#### WHAT YOU ARE ASKED TO DO:
Take the data from its first line. Print each line exactly until the line containing "Studio Mailbox: none" has been printed too.

#### Before and after coordinates:
########################################

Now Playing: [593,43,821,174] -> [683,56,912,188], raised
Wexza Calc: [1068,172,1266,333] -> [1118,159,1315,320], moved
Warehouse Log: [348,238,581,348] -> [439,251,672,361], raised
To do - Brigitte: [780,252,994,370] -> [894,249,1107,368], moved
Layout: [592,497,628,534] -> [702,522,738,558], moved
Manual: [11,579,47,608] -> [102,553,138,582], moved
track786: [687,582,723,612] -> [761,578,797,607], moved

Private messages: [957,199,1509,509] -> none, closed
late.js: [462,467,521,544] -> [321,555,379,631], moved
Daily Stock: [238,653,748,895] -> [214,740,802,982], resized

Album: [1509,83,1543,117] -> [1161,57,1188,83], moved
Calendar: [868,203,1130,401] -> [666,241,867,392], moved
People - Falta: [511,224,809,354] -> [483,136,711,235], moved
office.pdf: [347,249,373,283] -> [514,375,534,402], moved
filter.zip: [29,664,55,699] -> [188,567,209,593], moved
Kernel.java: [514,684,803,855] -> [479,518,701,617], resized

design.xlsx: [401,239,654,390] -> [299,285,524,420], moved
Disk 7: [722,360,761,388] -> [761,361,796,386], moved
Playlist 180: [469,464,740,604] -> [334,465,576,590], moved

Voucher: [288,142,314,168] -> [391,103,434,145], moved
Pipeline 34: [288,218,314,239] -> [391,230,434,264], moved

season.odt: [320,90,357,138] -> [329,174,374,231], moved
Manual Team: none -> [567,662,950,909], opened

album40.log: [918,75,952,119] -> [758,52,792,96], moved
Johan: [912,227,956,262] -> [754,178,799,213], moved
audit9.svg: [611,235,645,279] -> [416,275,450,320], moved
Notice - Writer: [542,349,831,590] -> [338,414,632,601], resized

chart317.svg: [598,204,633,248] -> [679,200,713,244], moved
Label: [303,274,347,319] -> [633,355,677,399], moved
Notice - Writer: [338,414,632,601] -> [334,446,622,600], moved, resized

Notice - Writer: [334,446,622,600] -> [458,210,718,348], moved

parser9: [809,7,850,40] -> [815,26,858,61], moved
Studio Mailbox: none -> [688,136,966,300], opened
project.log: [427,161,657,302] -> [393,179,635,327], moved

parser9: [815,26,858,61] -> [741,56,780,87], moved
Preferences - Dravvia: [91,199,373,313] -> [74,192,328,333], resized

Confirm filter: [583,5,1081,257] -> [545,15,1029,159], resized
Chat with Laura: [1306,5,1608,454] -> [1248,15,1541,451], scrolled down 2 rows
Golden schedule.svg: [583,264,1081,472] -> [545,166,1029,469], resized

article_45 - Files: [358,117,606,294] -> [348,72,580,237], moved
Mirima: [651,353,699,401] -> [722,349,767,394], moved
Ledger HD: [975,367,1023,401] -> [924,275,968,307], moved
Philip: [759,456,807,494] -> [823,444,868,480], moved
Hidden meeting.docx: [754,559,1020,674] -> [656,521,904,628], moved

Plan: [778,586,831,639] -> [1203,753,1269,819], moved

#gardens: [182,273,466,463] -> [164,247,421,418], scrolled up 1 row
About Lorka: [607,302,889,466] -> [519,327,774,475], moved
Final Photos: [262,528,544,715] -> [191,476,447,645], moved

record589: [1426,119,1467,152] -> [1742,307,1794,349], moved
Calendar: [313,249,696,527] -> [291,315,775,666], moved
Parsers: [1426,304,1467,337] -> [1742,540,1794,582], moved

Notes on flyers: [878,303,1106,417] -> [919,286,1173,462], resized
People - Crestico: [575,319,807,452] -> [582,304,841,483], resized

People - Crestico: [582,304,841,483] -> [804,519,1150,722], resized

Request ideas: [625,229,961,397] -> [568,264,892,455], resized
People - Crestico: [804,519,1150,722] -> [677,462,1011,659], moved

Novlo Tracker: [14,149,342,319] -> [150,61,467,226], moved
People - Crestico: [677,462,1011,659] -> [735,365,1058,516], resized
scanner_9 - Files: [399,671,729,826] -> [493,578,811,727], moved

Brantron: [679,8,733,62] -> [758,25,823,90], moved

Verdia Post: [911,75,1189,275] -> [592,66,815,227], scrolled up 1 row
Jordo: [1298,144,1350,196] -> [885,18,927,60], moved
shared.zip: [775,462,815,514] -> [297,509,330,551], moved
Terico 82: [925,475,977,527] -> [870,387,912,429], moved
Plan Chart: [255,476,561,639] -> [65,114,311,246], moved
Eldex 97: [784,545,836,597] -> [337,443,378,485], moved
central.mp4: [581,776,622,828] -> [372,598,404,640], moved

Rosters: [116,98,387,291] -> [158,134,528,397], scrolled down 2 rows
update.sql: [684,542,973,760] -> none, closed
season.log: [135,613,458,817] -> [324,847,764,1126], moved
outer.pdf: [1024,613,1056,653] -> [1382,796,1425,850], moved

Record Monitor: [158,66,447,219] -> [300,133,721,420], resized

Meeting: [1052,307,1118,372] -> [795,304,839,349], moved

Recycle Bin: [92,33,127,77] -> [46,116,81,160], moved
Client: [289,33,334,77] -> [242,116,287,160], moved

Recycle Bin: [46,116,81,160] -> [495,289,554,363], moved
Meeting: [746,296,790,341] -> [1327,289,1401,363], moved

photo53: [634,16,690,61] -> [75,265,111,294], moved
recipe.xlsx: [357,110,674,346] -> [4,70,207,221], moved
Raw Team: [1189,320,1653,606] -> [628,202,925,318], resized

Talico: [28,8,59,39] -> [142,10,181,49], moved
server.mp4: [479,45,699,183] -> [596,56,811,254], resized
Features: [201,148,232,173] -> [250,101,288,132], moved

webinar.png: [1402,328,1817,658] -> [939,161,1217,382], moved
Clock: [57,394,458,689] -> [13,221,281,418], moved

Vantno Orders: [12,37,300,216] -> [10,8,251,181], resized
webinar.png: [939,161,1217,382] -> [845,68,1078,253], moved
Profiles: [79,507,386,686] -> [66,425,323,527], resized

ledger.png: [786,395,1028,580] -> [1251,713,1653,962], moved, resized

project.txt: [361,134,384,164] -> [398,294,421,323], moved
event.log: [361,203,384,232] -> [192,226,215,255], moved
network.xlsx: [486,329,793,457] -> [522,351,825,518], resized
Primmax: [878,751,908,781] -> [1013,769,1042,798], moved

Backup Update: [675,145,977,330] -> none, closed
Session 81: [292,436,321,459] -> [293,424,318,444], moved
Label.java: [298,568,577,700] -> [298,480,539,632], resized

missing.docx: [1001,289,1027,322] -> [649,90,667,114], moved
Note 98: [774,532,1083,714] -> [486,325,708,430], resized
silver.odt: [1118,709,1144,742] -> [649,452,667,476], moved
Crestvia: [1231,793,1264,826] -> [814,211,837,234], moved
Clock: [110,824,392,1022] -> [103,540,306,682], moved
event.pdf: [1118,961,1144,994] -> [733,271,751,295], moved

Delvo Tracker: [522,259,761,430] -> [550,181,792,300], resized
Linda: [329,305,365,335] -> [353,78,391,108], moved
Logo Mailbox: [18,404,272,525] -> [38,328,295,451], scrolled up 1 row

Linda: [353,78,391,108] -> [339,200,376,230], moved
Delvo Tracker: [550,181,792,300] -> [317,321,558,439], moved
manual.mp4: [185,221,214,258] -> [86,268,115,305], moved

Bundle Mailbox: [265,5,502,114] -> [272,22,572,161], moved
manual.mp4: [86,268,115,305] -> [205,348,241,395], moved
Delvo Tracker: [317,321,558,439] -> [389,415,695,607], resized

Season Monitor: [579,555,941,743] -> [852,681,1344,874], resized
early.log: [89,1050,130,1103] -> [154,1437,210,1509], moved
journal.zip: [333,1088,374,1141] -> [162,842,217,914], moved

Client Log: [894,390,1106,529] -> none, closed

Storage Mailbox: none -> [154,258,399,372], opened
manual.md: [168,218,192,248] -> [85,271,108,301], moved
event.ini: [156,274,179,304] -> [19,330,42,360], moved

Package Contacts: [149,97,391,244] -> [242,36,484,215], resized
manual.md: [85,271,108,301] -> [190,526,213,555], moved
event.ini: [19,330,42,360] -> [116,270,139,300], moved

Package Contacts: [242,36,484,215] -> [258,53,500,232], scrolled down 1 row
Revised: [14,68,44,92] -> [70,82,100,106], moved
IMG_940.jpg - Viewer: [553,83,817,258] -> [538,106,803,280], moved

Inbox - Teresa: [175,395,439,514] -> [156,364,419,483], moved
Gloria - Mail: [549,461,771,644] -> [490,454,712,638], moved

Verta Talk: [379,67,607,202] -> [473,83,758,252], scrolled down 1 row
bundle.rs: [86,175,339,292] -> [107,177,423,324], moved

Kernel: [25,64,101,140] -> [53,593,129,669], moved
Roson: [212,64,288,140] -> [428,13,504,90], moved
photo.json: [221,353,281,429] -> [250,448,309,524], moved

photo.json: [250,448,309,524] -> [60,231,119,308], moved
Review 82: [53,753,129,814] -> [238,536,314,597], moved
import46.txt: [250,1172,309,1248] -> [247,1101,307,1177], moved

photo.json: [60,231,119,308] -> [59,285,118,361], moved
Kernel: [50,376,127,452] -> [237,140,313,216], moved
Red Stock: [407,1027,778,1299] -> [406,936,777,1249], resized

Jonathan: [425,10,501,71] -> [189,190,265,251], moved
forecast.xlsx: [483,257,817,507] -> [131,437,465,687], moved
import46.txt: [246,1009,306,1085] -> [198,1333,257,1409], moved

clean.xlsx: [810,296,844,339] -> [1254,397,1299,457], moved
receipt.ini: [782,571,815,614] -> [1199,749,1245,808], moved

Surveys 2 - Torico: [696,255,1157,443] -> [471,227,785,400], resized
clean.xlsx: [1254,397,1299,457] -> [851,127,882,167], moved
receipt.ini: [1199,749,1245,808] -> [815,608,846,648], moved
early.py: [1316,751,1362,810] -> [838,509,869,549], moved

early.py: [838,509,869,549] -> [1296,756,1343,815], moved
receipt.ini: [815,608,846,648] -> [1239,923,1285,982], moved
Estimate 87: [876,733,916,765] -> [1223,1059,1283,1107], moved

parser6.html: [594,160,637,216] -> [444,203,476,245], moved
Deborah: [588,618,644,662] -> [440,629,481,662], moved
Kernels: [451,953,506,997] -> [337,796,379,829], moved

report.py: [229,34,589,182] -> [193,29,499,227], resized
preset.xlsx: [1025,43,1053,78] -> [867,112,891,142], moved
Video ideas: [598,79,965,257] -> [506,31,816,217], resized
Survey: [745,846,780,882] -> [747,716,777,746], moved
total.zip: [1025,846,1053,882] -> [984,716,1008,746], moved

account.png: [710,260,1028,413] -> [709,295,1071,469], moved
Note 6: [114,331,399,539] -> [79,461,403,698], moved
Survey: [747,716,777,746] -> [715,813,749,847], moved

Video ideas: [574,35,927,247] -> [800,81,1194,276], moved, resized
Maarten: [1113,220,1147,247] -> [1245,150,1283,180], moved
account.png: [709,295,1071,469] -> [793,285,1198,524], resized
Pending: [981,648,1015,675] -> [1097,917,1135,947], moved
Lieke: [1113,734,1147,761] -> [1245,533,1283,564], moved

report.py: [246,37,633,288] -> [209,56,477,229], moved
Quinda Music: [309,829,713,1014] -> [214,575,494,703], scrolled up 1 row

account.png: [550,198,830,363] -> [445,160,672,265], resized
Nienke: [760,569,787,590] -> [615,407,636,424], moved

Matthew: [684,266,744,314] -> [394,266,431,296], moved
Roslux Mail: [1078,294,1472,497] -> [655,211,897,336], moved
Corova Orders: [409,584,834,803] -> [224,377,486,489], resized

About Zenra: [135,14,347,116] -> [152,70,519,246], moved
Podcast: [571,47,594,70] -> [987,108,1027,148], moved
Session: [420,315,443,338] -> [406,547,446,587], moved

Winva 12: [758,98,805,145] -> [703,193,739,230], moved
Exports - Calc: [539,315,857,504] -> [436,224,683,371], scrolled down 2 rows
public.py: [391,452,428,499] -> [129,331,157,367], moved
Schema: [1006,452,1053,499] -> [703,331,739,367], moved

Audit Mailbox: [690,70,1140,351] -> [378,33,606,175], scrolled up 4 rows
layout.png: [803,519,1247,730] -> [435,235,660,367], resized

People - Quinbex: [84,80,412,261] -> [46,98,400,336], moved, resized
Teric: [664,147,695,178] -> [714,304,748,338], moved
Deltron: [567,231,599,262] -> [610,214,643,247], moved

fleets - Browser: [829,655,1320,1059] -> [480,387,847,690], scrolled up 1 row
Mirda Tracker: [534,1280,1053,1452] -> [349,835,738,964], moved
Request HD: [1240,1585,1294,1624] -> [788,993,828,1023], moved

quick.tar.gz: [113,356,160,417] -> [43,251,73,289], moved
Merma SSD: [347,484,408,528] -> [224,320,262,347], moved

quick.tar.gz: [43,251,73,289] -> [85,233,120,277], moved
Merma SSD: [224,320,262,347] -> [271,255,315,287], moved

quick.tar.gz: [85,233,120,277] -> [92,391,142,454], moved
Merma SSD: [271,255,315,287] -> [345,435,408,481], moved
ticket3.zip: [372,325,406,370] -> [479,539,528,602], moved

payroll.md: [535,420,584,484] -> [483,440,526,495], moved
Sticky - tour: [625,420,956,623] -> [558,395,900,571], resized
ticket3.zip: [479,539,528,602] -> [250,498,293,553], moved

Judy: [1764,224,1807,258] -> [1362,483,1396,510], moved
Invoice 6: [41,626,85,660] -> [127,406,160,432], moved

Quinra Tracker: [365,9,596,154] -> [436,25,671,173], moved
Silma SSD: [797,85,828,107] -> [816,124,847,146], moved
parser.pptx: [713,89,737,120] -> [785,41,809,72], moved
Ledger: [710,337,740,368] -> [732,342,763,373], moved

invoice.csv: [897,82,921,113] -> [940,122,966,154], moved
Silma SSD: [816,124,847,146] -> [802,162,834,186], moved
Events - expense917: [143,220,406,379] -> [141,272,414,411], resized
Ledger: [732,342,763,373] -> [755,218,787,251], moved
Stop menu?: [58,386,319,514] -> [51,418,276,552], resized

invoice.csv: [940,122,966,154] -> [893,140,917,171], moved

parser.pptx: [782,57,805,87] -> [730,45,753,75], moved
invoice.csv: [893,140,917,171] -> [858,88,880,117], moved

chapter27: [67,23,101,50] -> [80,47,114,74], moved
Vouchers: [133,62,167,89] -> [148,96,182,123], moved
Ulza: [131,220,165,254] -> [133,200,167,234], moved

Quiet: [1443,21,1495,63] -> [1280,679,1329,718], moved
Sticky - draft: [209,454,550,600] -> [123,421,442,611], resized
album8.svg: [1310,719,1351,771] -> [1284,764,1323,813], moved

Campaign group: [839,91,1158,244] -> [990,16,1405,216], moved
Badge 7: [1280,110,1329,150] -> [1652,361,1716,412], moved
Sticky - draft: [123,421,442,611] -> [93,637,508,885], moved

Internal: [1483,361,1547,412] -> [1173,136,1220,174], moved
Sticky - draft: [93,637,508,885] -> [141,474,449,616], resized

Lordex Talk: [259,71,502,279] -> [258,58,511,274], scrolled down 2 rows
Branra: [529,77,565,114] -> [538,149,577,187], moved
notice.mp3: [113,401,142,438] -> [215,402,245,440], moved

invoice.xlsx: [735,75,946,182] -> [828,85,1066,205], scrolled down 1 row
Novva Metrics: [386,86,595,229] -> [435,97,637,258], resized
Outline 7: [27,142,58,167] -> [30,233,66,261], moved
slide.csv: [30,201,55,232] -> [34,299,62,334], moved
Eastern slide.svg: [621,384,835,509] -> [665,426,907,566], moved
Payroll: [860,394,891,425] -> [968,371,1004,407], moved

########################################

#### WRITTEN SOLUTION:
Now Playing: [593,43,821,174] -> [683,56,912,188], raised
Wexza Calc: [1068,172,1266,333] -> [1118,159,1315,320], moved
Warehouse Log: [348,238,581,348] -> [439,251,672,361], raised
To do - Brigitte: [780,252,994,370] -> [894,249,1107,368], moved
Layout: [592,497,628,534] -> [702,522,738,558], moved
Manual: [11,579,47,608] -> [102,553,138,582], moved
track786: [687,582,723,612] -> [761,578,797,607], moved

Private messages: [957,199,1509,509] -> none, closed
late.js: [462,467,521,544] -> [321,555,379,631], moved
Daily Stock: [238,653,748,895] -> [214,740,802,982], resized

Album: [1509,83,1543,117] -> [1161,57,1188,83], moved
Calendar: [868,203,1130,401] -> [666,241,867,392], moved
People - Falta: [511,224,809,354] -> [483,136,711,235], moved
office.pdf: [347,249,373,283] -> [514,375,534,402], moved
filter.zip: [29,664,55,699] -> [188,567,209,593], moved
Kernel.java: [514,684,803,855] -> [479,518,701,617], resized

design.xlsx: [401,239,654,390] -> [299,285,524,420], moved
Disk 7: [722,360,761,388] -> [761,361,796,386], moved
Playlist 180: [469,464,740,604] -> [334,465,576,590], moved

Voucher: [288,142,314,168] -> [391,103,434,145], moved
Pipeline 34: [288,218,314,239] -> [391,230,434,264], moved

season.odt: [320,90,357,138] -> [329,174,374,231], moved
Manual Team: none -> [567,662,950,909], opened

album40.log: [918,75,952,119] -> [758,52,792,96], moved
Johan: [912,227,956,262] -> [754,178,799,213], moved
audit9.svg: [611,235,645,279] -> [416,275,450,320], moved
Notice - Writer: [542,349,831,590] -> [338,414,632,601], resized

chart317.svg: [598,204,633,248] -> [679,200,713,244], moved
Label: [303,274,347,319] -> [633,355,677,399], moved
Notice - Writer: [338,414,632,601] -> [334,446,622,600], moved, resized

Notice - Writer: [334,446,622,600] -> [458,210,718,348], moved

parser9: [809,7,850,40] -> [815,26,858,61], moved
Studio Mailbox: none -> [688,136,966,300], opened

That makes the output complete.